Required action: Copy everything in the listing below word for word, apart from any images.

---

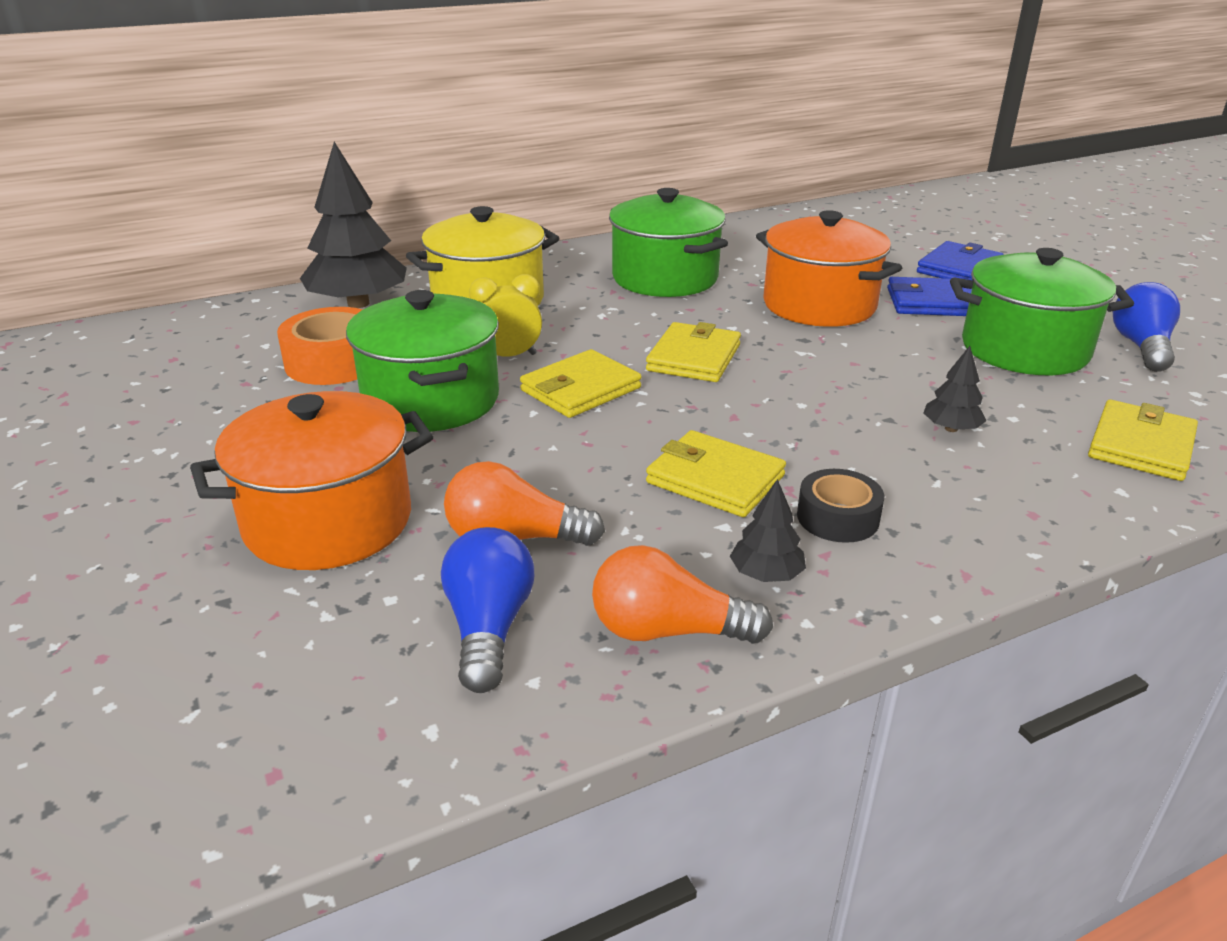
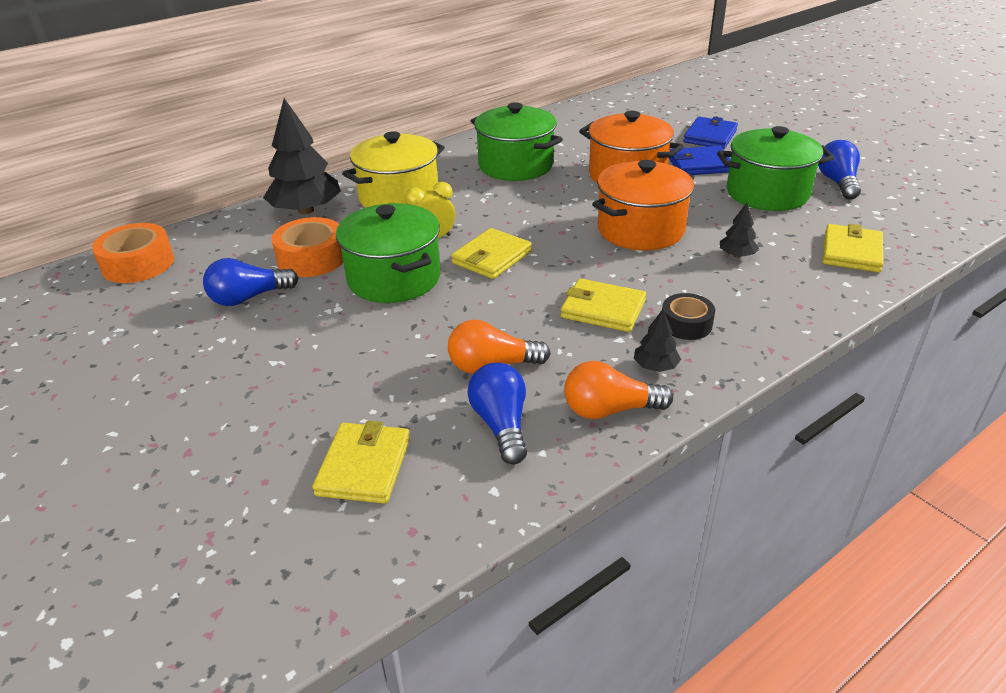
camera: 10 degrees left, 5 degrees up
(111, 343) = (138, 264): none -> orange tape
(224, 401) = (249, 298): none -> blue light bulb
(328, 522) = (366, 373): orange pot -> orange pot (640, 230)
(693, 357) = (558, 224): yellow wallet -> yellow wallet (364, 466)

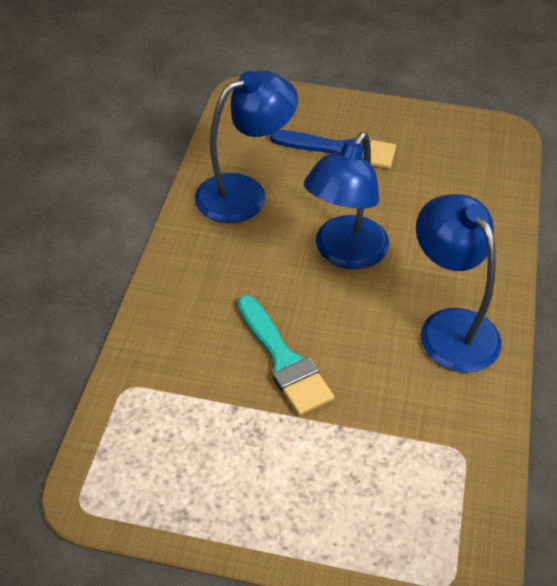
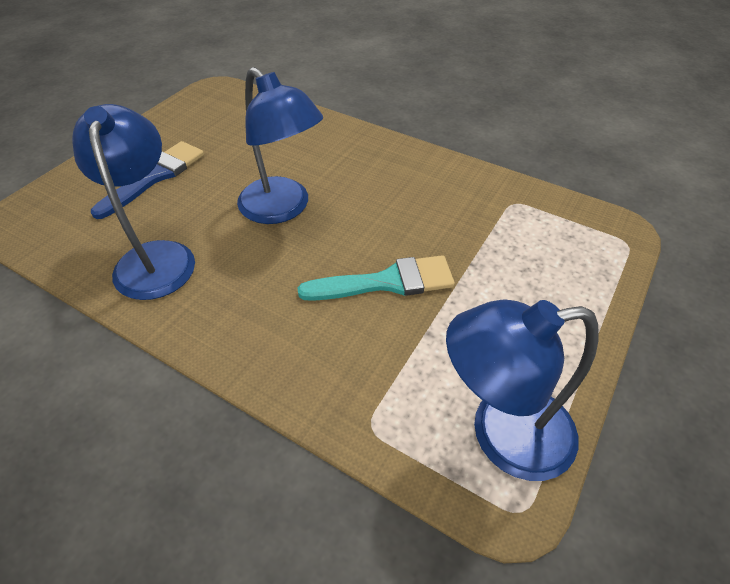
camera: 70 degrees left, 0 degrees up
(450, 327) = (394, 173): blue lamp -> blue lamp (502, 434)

---

Expected answer:
camera: 10 degrees left, 5 degrees up
(111, 343) = (138, 264): none -> orange tape
(224, 401) = (249, 298): none -> blue light bulb
(328, 522) = (366, 373): orange pot -> orange pot (640, 230)
(693, 357) = (558, 224): yellow wallet -> yellow wallet (364, 466)

camera: 70 degrees left, 0 degrees up
(450, 327) = (394, 173): blue lamp -> blue lamp (502, 434)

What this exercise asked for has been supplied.